#### [EXERCISE REQUIREMENTS]
Reproduce the records word for word, starting at the line containing "Hamburg (123, 248)" and ending at the line containing "Extract the [x, y]", with both of those lines included.

#### [Screenshot and document pointing records]
•••••

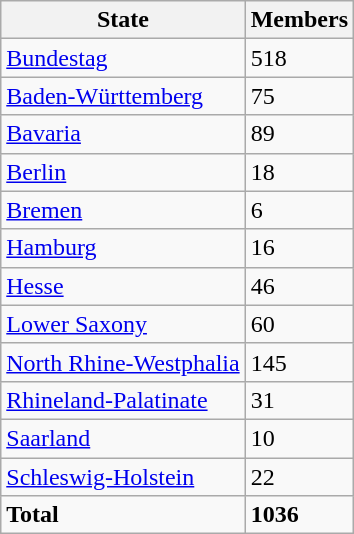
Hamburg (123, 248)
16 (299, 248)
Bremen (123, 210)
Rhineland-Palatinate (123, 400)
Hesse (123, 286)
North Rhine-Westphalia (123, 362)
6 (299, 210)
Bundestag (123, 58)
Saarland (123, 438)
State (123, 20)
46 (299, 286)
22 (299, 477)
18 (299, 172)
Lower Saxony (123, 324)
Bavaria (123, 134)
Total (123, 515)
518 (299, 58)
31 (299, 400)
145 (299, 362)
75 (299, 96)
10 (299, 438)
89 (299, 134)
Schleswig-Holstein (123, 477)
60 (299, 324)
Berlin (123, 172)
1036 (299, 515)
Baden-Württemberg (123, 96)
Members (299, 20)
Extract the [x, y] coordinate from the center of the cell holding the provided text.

•••••

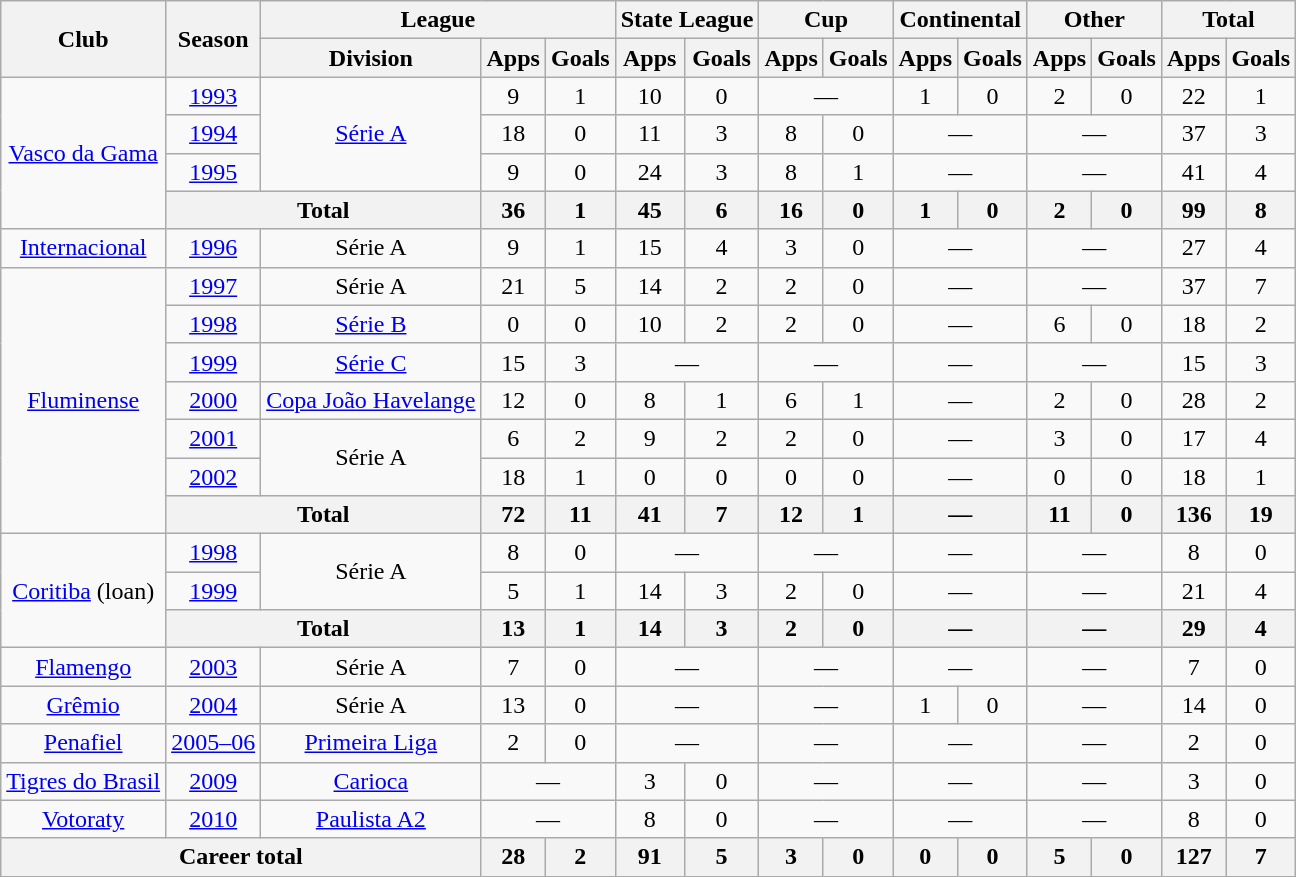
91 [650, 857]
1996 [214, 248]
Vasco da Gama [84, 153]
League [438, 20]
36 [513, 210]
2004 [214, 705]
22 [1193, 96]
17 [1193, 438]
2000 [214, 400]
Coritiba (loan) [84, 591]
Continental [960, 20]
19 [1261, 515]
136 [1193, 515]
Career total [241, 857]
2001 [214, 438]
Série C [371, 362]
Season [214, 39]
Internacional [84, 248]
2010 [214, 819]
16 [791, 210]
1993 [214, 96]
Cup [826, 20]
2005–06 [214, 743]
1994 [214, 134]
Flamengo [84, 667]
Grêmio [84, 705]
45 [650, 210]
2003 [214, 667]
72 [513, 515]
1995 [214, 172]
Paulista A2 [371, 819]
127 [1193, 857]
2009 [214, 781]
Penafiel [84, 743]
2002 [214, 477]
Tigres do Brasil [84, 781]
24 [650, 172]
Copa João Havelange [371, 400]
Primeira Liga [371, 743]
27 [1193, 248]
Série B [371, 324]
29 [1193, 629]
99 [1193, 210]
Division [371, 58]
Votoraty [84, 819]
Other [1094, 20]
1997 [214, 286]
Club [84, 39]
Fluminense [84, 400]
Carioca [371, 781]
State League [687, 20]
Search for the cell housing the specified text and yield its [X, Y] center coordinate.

•••••

#### [CORRECT RESULT]
Hamburg (123, 248)
16 (299, 248)
Bremen (123, 210)
Rhineland-Palatinate (123, 400)
Hesse (123, 286)
North Rhine-Westphalia (123, 362)
6 (299, 210)
Bundestag (123, 58)
Saarland (123, 438)
State (123, 20)
46 (299, 286)
22 (299, 477)
18 (299, 172)
Lower Saxony (123, 324)
Bavaria (123, 134)
Total (123, 515)
518 (299, 58)
31 (299, 400)
145 (299, 362)
75 (299, 96)
10 (299, 438)
89 (299, 134)
Schleswig-Holstein (123, 477)
60 (299, 324)
Berlin (123, 172)
1036 (299, 515)
Baden-Württemberg (123, 96)
Members (299, 20)
Extract the [x, y] coordinate from the center of the cell holding the provided text.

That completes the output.